Spatial object tracking data
↓↓↓
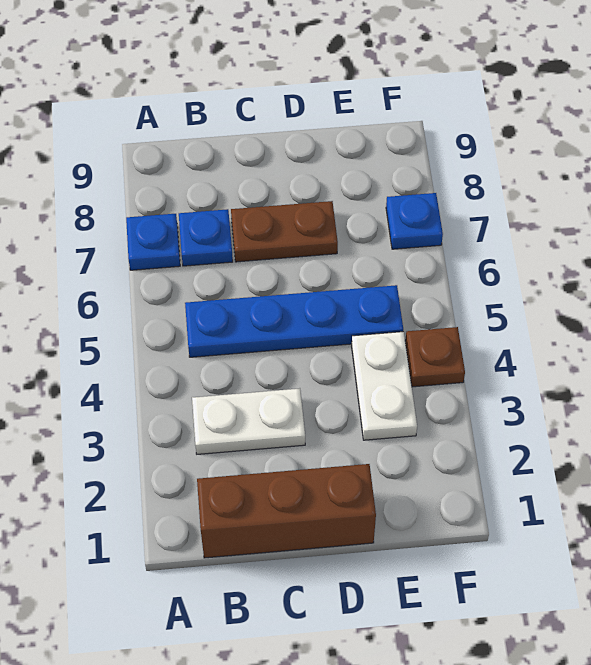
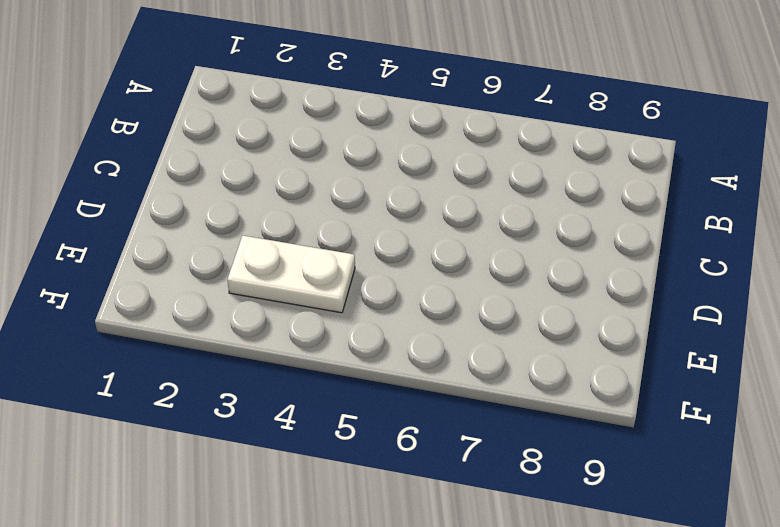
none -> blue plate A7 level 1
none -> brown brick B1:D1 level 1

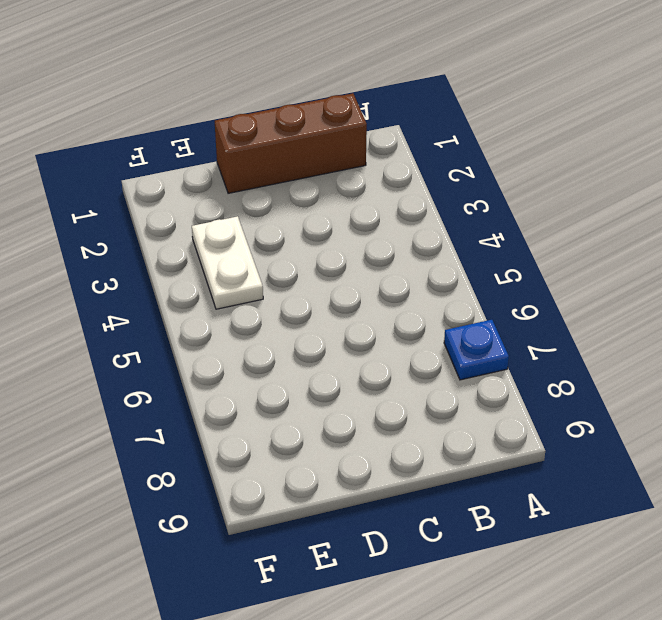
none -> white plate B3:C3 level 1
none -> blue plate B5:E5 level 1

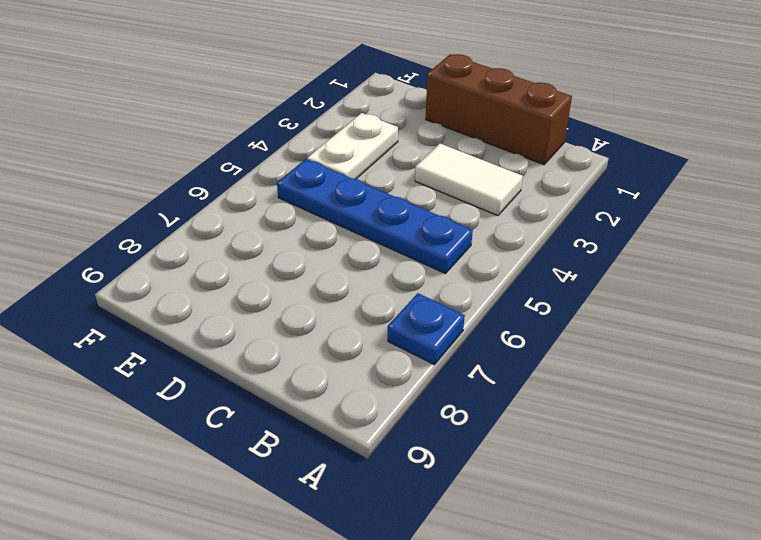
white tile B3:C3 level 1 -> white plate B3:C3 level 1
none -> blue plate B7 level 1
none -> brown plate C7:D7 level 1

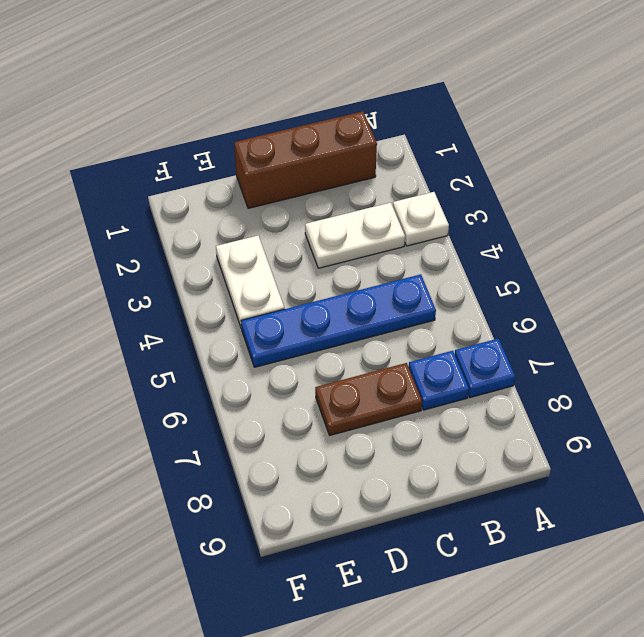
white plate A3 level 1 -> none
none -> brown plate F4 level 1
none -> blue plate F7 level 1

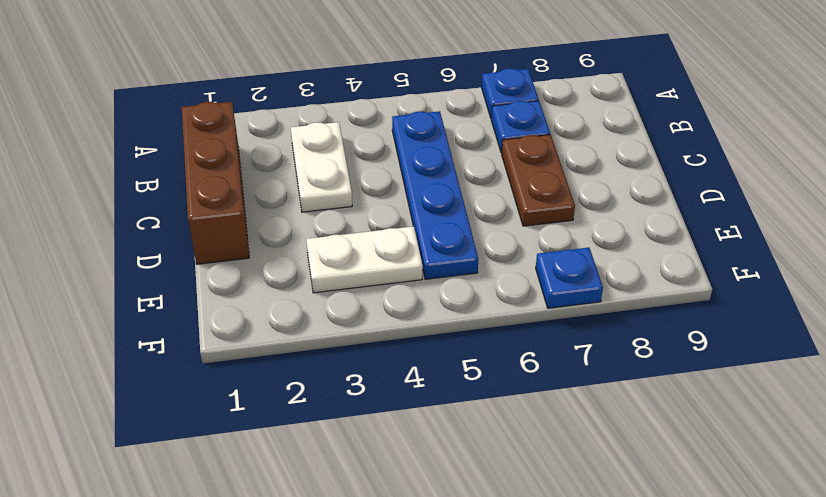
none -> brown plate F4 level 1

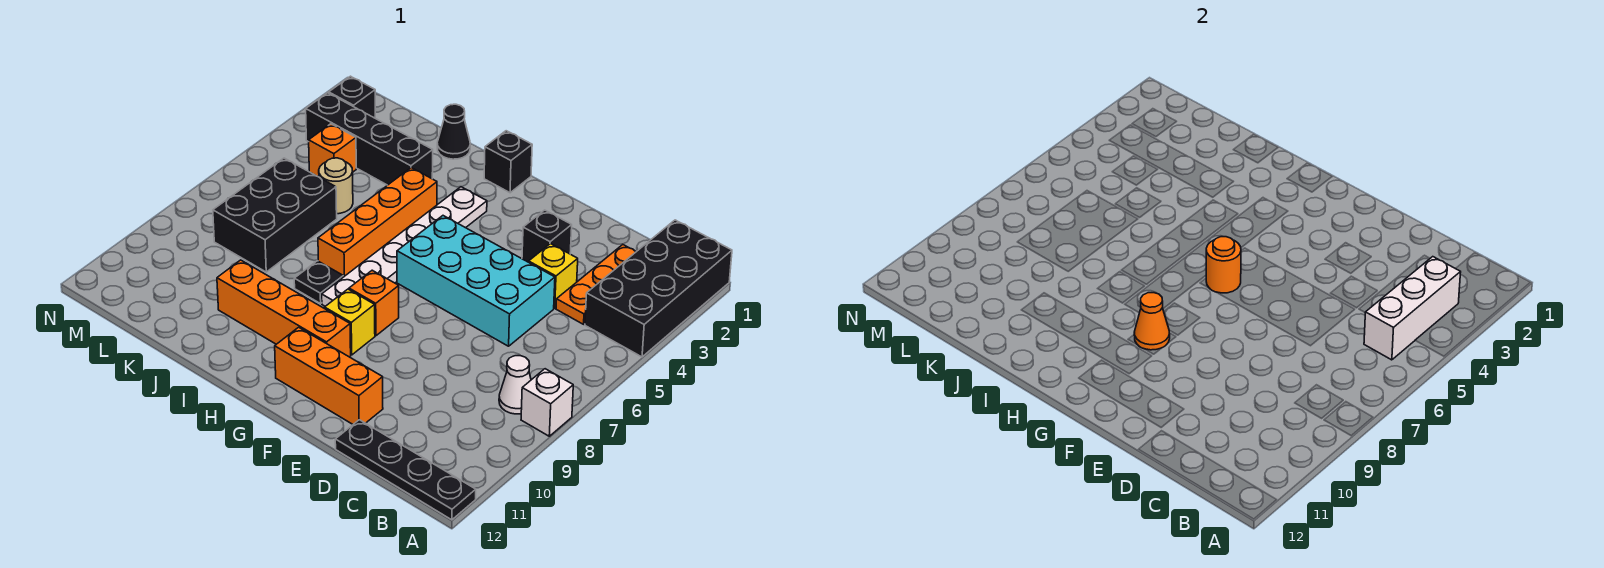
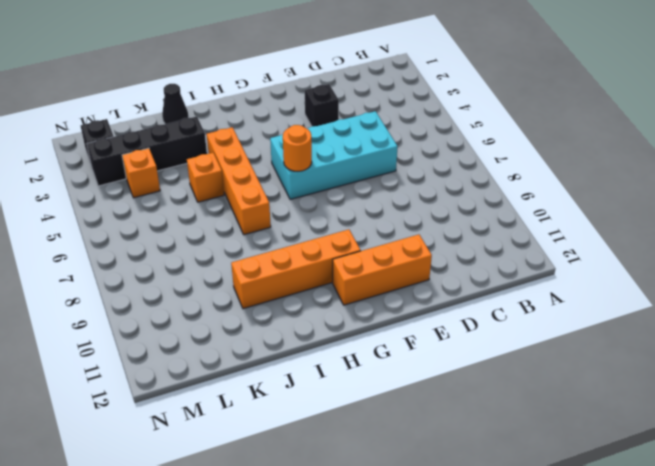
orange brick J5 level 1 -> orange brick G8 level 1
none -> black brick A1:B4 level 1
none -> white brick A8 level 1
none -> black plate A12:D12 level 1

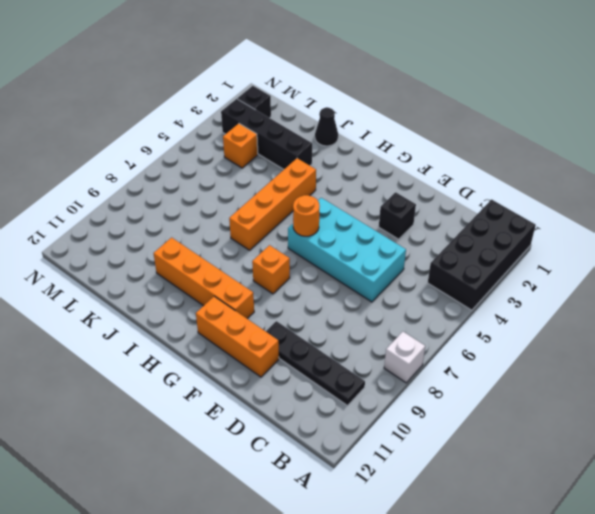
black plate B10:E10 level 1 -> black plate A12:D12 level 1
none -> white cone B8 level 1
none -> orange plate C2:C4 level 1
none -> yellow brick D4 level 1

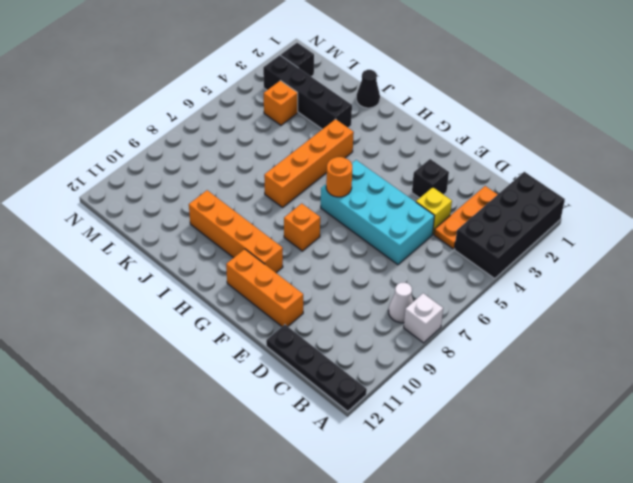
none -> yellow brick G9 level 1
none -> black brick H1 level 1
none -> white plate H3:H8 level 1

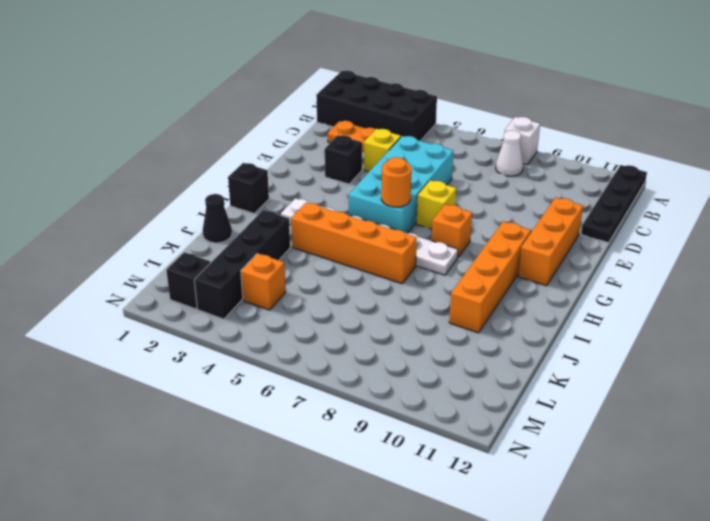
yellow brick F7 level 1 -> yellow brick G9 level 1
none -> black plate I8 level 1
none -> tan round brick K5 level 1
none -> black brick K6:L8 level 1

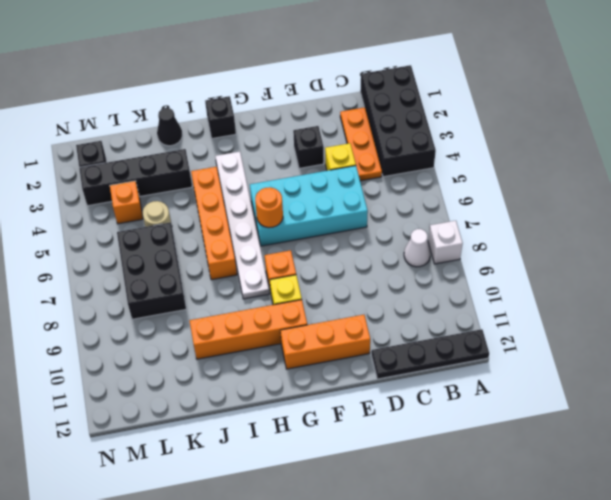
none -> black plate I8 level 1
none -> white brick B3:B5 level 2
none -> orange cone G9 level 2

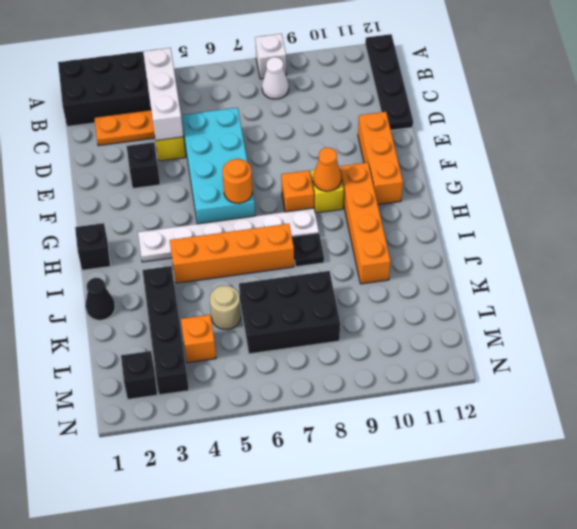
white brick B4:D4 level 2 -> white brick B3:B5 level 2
↑↑↑
What you will do
Except for the pictures, print the data above exactly.

Response box
none -> blue plate A7 level 1
none -> brown brick B1:D1 level 1

none -> white plate B3:C3 level 1
none -> blue plate B5:E5 level 1

white tile B3:C3 level 1 -> white plate B3:C3 level 1
none -> blue plate B7 level 1
none -> brown plate C7:D7 level 1

white plate A3 level 1 -> none
none -> brown plate F4 level 1
none -> blue plate F7 level 1

none -> brown plate F4 level 1

orange brick J5 level 1 -> orange brick G8 level 1
none -> black brick A1:B4 level 1
none -> white brick A8 level 1
none -> black plate A12:D12 level 1

black plate B10:E10 level 1 -> black plate A12:D12 level 1
none -> white cone B8 level 1
none -> orange plate C2:C4 level 1
none -> yellow brick D4 level 1

none -> yellow brick G9 level 1
none -> black brick H1 level 1
none -> white plate H3:H8 level 1

yellow brick F7 level 1 -> yellow brick G9 level 1
none -> black plate I8 level 1
none -> tan round brick K5 level 1
none -> black brick K6:L8 level 1

none -> black plate I8 level 1
none -> white brick B3:B5 level 2
none -> orange cone G9 level 2

white brick B4:D4 level 2 -> white brick B3:B5 level 2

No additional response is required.